Version comparison data
◆ ◆ ◆ ◆ ◆ ◆ ◆

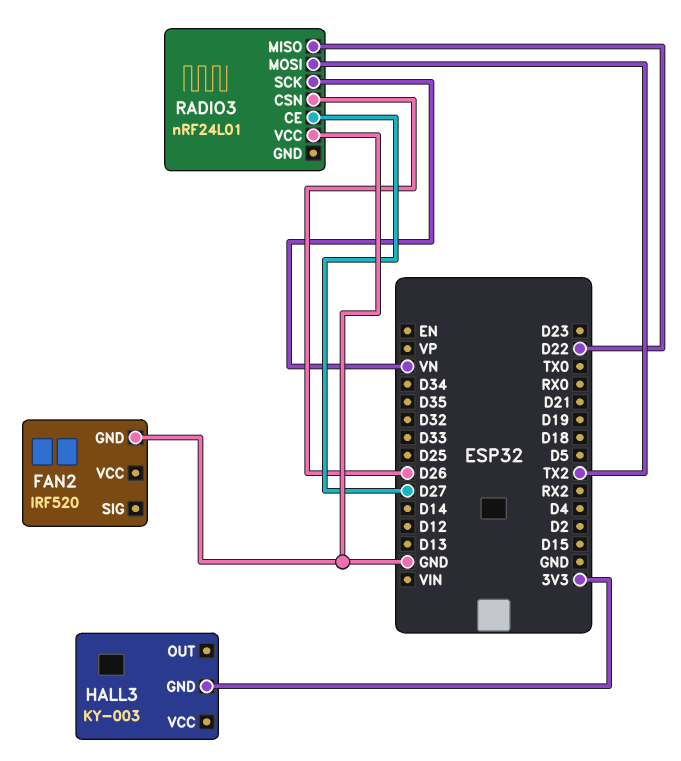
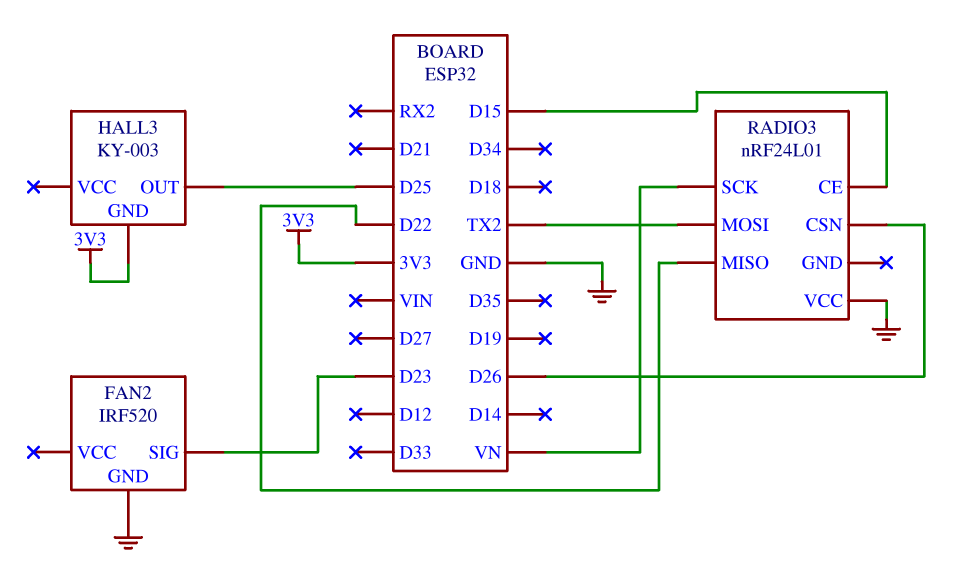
FAN2 pin SIG: none -> D23
HALL3 pin OUT: none -> D25
RADIO3 pin CE: D27 -> D15

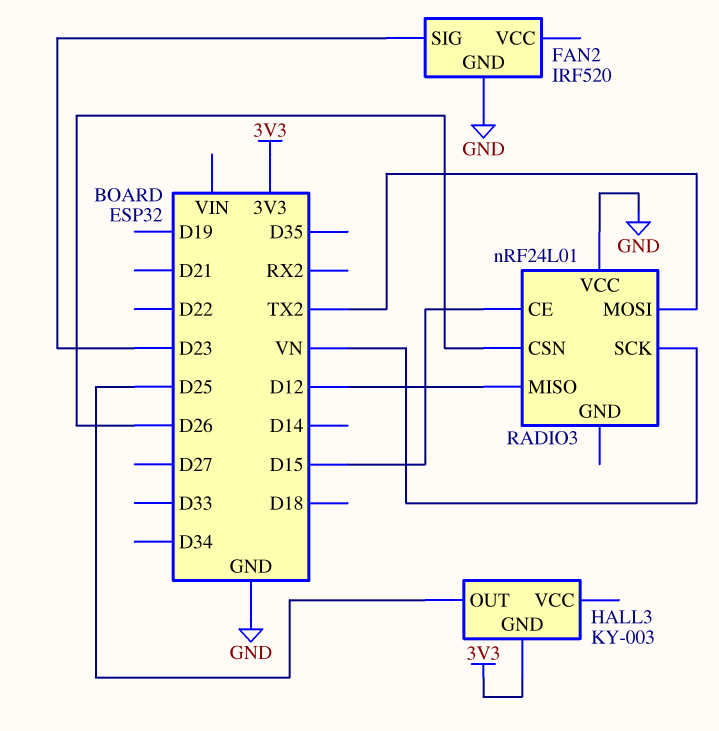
RADIO3 pin MISO: D22 -> D12

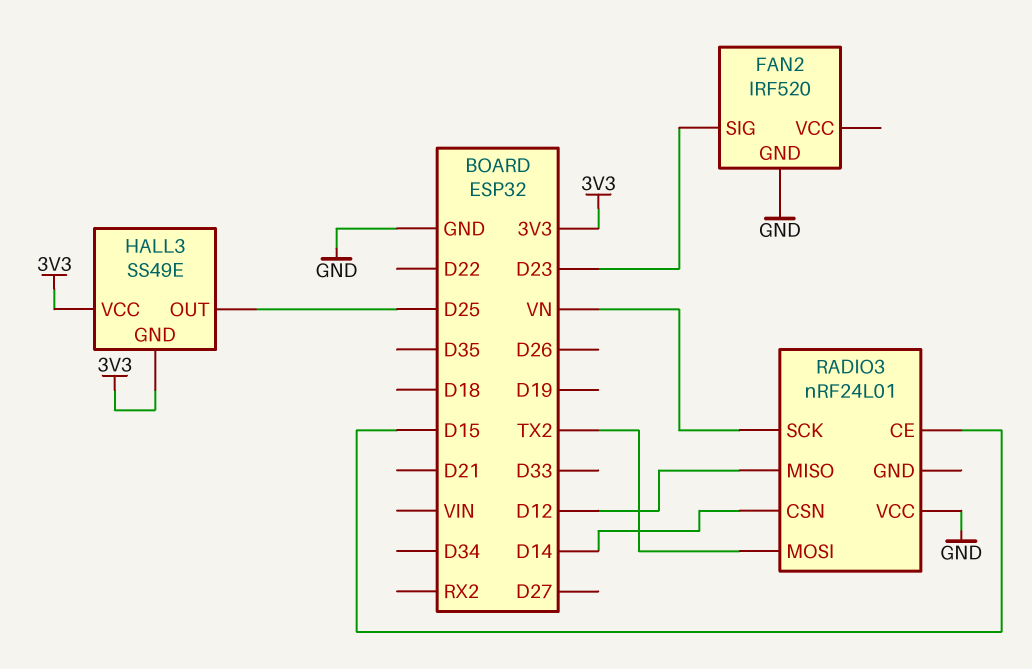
HALL3: KY-003 -> SS49E
HALL3 pin VCC: none -> 3V3
RADIO3 pin CSN: D26 -> D14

◆ ◆ ◆ ◆ ◆ ◆ ◆

> [What you need to do]: Write out the records in full and exactly, omitting the pictures they hold.

> [Finished exercise]:
FAN2 pin SIG: none -> D23
HALL3 pin OUT: none -> D25
RADIO3 pin CE: D27 -> D15

RADIO3 pin MISO: D22 -> D12

HALL3: KY-003 -> SS49E
HALL3 pin VCC: none -> 3V3
RADIO3 pin CSN: D26 -> D14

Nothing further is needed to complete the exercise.